══ Information

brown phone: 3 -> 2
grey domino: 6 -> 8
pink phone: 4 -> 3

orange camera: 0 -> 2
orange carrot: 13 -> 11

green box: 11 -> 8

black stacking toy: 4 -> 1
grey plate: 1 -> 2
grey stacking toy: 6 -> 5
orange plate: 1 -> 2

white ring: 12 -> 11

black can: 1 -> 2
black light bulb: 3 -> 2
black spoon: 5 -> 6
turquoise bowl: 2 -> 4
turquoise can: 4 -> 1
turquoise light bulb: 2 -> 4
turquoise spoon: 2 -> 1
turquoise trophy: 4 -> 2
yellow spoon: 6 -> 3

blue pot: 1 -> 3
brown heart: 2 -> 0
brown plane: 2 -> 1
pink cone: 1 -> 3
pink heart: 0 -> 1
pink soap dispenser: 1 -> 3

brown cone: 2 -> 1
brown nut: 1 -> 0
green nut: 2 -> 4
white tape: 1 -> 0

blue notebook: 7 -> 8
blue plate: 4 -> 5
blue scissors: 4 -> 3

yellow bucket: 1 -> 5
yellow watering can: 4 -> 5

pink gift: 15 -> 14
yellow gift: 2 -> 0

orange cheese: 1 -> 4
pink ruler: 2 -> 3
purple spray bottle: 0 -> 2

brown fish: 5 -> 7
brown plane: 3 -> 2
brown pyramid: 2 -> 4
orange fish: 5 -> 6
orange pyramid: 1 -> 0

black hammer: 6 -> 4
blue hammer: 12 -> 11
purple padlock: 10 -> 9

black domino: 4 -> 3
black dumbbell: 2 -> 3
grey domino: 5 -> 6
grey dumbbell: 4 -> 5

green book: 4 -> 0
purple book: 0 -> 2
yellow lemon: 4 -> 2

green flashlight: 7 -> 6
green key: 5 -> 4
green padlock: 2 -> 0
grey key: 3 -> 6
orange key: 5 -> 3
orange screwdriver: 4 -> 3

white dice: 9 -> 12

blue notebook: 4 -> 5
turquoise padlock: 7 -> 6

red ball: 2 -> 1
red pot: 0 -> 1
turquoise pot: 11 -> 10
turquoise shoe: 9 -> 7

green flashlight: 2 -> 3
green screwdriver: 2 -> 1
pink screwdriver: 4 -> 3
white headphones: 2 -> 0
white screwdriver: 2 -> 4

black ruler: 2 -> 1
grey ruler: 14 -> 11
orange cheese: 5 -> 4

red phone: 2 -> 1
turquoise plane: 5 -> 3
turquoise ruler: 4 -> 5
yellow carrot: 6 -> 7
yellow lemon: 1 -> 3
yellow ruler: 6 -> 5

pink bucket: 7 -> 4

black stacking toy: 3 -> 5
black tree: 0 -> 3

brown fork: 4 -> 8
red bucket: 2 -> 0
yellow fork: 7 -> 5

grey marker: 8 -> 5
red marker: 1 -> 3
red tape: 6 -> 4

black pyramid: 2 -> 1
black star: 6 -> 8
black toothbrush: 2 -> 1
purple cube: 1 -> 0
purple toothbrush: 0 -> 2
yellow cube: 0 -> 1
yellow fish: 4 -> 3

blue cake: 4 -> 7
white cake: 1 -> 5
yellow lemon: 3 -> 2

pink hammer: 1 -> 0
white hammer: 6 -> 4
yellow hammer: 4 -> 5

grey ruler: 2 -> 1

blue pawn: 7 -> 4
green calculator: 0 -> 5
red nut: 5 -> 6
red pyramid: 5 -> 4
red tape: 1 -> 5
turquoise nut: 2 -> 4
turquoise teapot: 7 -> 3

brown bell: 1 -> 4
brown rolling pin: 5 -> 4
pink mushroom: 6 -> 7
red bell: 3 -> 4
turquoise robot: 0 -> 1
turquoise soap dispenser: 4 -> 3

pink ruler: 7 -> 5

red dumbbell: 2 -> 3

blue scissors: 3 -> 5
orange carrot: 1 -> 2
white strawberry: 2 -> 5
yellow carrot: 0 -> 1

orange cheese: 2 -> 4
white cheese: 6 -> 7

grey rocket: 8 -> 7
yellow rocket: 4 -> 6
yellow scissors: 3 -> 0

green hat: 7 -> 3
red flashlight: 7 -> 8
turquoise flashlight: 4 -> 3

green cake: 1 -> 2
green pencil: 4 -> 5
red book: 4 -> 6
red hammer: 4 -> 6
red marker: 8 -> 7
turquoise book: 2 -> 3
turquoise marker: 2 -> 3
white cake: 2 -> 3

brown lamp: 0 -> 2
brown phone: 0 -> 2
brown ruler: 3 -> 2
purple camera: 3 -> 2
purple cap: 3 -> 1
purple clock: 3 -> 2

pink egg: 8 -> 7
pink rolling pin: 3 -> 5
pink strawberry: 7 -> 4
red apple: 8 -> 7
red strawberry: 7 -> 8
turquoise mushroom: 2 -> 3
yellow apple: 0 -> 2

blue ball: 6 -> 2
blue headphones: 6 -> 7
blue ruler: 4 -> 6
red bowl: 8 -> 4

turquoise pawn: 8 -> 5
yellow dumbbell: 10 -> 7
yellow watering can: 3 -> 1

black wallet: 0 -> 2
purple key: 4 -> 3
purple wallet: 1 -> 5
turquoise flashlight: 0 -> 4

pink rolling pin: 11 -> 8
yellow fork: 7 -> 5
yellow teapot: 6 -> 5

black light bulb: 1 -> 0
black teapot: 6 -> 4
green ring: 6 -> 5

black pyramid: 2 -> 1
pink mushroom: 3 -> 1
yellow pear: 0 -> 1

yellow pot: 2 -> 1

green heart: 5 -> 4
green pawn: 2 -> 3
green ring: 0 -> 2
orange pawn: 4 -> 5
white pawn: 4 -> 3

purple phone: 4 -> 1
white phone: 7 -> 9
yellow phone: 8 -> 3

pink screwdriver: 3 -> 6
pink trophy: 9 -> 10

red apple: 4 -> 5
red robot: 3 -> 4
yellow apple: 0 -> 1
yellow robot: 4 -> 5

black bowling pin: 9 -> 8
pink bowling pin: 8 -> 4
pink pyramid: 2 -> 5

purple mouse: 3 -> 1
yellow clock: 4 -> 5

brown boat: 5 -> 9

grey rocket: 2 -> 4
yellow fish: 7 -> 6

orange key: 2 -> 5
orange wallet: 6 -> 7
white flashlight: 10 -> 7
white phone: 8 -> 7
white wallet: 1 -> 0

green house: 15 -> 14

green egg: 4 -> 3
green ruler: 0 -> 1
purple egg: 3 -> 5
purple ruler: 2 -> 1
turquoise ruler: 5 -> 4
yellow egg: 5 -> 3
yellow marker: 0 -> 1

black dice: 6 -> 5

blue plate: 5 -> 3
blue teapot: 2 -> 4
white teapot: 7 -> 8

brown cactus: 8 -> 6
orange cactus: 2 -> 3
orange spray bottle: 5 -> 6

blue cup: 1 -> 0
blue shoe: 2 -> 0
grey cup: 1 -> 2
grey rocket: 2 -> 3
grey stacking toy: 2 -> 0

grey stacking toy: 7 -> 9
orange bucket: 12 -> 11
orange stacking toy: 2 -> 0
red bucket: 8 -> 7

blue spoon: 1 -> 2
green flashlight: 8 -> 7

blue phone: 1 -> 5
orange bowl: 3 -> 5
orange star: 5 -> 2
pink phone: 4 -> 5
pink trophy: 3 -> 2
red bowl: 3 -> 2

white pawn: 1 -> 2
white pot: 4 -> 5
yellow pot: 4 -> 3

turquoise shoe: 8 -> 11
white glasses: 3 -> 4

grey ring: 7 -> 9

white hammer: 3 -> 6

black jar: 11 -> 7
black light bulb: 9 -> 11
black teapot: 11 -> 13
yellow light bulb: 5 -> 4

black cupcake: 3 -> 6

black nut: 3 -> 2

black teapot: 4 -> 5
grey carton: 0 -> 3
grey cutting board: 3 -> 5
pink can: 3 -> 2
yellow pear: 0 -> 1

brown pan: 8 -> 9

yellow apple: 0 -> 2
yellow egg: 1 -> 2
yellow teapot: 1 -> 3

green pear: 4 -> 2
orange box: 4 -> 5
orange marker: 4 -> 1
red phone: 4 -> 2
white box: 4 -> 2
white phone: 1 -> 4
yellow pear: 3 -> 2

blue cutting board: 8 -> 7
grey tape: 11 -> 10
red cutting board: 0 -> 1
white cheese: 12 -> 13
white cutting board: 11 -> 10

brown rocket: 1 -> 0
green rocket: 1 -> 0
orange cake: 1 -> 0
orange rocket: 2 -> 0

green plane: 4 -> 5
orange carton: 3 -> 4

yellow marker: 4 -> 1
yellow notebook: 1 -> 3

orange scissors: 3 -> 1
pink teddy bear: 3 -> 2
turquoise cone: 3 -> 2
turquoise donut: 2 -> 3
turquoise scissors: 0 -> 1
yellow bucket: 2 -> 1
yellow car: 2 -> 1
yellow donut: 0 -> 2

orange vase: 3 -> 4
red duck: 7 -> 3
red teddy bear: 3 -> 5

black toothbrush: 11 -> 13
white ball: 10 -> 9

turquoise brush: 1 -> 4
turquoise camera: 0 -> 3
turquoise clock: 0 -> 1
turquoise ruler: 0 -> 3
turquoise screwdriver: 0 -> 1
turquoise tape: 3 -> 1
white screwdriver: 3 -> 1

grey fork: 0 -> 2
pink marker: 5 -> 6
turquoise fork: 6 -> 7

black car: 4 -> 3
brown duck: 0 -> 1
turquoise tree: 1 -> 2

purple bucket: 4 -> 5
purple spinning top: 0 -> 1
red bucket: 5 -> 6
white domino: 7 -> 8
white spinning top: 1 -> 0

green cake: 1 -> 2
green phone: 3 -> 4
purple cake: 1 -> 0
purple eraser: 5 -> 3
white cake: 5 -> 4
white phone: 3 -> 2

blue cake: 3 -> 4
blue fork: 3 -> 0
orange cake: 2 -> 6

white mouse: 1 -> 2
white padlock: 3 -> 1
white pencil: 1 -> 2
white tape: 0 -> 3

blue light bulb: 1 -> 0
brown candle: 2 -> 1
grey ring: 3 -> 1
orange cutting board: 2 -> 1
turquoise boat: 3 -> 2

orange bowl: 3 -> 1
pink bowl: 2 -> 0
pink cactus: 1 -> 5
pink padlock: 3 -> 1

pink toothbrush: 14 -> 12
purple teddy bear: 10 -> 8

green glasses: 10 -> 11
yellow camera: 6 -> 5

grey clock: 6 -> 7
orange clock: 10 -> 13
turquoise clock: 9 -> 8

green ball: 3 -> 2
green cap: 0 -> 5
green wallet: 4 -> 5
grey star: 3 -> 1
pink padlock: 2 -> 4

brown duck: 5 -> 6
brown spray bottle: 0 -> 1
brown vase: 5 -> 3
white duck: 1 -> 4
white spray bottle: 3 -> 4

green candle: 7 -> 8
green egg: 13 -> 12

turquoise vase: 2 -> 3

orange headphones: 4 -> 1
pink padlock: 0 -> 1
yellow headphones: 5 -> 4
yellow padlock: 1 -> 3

════

**Task prompt**
Exactly the lines above from the one with "green pencil: 4 -> 5" to the one with "purple key: 4 -> 3", both included, are to be quoted; leave the rest out.

**Answer space**
green pencil: 4 -> 5
red book: 4 -> 6
red hammer: 4 -> 6
red marker: 8 -> 7
turquoise book: 2 -> 3
turquoise marker: 2 -> 3
white cake: 2 -> 3

brown lamp: 0 -> 2
brown phone: 0 -> 2
brown ruler: 3 -> 2
purple camera: 3 -> 2
purple cap: 3 -> 1
purple clock: 3 -> 2

pink egg: 8 -> 7
pink rolling pin: 3 -> 5
pink strawberry: 7 -> 4
red apple: 8 -> 7
red strawberry: 7 -> 8
turquoise mushroom: 2 -> 3
yellow apple: 0 -> 2

blue ball: 6 -> 2
blue headphones: 6 -> 7
blue ruler: 4 -> 6
red bowl: 8 -> 4

turquoise pawn: 8 -> 5
yellow dumbbell: 10 -> 7
yellow watering can: 3 -> 1

black wallet: 0 -> 2
purple key: 4 -> 3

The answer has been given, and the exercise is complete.